• _DIRECTIVE_
Copy out all lines from the entries below in which "pier" occurs.
###
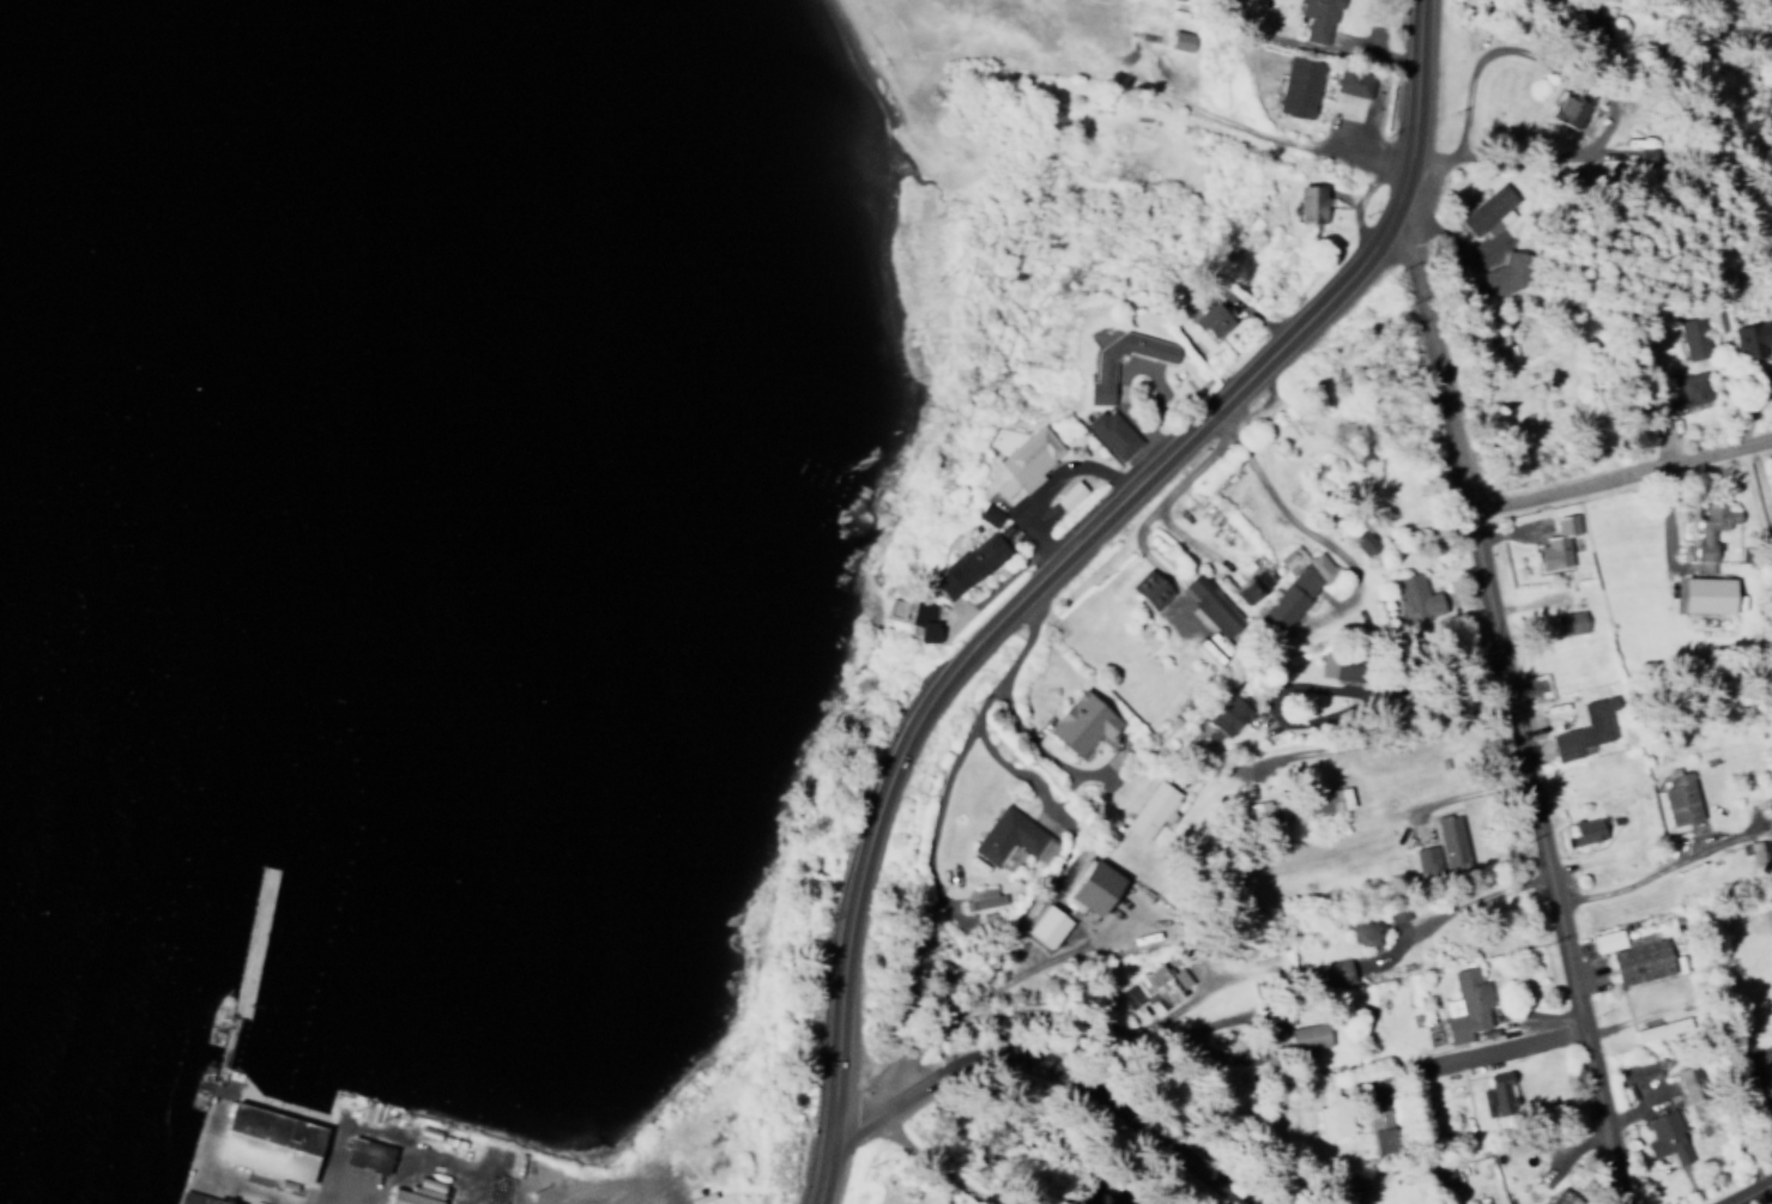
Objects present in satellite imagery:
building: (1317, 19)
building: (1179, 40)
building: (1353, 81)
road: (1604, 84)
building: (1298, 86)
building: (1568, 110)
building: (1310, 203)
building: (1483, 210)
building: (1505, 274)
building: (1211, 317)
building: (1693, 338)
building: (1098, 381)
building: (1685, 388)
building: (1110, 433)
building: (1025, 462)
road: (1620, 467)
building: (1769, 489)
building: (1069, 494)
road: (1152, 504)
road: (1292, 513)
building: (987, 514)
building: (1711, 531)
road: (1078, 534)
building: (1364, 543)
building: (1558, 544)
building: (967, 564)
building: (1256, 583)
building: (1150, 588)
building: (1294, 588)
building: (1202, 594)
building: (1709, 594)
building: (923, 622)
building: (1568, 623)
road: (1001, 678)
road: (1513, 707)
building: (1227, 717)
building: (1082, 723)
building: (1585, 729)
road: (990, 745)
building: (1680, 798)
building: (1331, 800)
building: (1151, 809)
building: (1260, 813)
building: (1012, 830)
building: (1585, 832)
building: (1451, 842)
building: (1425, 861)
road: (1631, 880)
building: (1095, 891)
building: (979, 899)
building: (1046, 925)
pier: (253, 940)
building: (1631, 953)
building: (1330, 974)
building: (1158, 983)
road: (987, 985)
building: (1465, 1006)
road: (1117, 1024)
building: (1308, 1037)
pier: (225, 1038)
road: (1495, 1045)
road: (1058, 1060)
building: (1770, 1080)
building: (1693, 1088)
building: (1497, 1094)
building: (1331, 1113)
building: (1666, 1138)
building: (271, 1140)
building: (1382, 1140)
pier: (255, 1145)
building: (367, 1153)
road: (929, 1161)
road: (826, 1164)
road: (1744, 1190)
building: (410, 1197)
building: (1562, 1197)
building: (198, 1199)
###
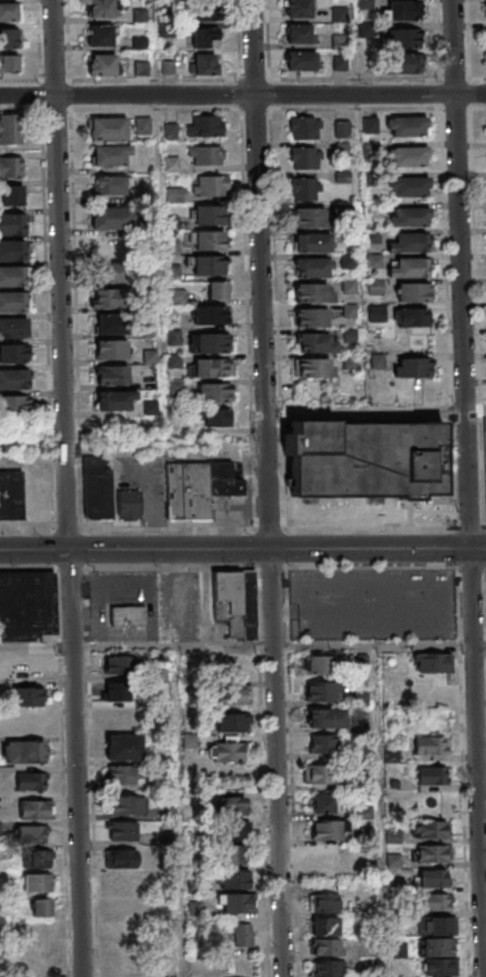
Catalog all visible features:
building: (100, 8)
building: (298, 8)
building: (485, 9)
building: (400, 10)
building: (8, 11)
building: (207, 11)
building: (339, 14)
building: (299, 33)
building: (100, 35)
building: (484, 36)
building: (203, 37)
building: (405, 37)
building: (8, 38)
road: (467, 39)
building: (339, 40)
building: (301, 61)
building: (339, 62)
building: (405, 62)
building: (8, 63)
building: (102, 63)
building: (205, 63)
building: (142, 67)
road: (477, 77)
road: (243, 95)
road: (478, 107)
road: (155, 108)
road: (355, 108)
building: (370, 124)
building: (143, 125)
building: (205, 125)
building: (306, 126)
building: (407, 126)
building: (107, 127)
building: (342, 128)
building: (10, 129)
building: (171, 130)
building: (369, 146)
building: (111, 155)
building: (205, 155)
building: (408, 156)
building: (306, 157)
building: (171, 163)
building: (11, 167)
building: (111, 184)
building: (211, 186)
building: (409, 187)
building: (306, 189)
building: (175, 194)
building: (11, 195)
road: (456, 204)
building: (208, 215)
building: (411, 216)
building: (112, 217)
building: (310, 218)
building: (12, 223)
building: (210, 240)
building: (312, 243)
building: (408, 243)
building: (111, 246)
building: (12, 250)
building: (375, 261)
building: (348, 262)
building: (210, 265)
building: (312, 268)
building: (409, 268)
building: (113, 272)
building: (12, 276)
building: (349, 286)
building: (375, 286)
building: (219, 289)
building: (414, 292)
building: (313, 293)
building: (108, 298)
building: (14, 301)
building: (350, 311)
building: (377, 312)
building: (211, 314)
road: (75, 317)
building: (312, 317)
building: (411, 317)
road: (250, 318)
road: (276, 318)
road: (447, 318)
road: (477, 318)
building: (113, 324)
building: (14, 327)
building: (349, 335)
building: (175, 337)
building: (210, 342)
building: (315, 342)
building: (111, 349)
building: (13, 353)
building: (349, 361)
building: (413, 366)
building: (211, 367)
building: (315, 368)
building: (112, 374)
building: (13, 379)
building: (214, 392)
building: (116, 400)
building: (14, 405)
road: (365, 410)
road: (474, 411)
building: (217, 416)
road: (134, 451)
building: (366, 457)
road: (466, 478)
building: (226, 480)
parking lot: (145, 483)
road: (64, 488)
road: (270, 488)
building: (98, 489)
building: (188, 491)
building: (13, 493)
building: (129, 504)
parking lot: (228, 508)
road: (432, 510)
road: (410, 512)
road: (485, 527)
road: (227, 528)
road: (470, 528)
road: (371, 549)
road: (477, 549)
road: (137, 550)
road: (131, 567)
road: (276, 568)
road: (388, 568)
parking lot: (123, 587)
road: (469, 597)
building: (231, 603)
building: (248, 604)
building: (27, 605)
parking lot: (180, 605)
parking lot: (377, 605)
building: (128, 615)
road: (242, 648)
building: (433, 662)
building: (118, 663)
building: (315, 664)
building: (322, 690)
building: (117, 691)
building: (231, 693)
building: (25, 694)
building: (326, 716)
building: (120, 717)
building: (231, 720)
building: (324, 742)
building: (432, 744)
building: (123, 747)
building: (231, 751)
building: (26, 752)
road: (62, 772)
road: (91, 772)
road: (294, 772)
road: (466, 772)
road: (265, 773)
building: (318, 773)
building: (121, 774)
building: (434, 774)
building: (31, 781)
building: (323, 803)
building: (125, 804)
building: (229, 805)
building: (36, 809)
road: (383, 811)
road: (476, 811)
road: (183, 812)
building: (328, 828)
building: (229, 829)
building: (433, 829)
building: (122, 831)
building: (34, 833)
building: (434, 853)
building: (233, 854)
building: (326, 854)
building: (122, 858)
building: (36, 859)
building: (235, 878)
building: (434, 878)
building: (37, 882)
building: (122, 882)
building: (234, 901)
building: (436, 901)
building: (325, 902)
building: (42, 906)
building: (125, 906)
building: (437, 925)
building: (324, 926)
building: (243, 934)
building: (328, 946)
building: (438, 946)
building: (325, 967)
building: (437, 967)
###
• _TASK OUTPUT_
pier: (253, 940)
pier: (225, 1038)
pier: (255, 1145)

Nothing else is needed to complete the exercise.